Records for the task:
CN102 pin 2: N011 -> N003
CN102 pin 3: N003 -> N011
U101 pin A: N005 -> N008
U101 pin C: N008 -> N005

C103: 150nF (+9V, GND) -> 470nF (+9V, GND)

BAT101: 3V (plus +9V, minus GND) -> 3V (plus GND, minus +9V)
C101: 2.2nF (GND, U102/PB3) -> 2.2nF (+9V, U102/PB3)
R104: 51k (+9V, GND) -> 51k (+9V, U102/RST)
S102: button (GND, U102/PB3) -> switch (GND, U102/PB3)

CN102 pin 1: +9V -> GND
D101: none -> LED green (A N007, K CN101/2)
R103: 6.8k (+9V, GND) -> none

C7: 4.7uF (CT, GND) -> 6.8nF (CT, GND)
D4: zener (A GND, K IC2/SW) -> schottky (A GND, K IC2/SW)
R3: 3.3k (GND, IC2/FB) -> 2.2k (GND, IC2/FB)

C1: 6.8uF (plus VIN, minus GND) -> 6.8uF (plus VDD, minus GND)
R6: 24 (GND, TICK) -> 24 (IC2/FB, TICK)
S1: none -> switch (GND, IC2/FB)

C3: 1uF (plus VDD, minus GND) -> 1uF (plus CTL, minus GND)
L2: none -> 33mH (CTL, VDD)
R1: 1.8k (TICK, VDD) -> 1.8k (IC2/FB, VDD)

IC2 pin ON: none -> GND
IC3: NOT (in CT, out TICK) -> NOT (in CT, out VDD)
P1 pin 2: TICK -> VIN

Task to carry out: Output every line from the records, exactly as written.

Solution for this problem:
CN102 pin 2: N011 -> N003
CN102 pin 3: N003 -> N011
U101 pin A: N005 -> N008
U101 pin C: N008 -> N005

C103: 150nF (+9V, GND) -> 470nF (+9V, GND)

BAT101: 3V (plus +9V, minus GND) -> 3V (plus GND, minus +9V)
C101: 2.2nF (GND, U102/PB3) -> 2.2nF (+9V, U102/PB3)
R104: 51k (+9V, GND) -> 51k (+9V, U102/RST)
S102: button (GND, U102/PB3) -> switch (GND, U102/PB3)

CN102 pin 1: +9V -> GND
D101: none -> LED green (A N007, K CN101/2)
R103: 6.8k (+9V, GND) -> none

C7: 4.7uF (CT, GND) -> 6.8nF (CT, GND)
D4: zener (A GND, K IC2/SW) -> schottky (A GND, K IC2/SW)
R3: 3.3k (GND, IC2/FB) -> 2.2k (GND, IC2/FB)

C1: 6.8uF (plus VIN, minus GND) -> 6.8uF (plus VDD, minus GND)
R6: 24 (GND, TICK) -> 24 (IC2/FB, TICK)
S1: none -> switch (GND, IC2/FB)

C3: 1uF (plus VDD, minus GND) -> 1uF (plus CTL, minus GND)
L2: none -> 33mH (CTL, VDD)
R1: 1.8k (TICK, VDD) -> 1.8k (IC2/FB, VDD)

IC2 pin ON: none -> GND
IC3: NOT (in CT, out TICK) -> NOT (in CT, out VDD)
P1 pin 2: TICK -> VIN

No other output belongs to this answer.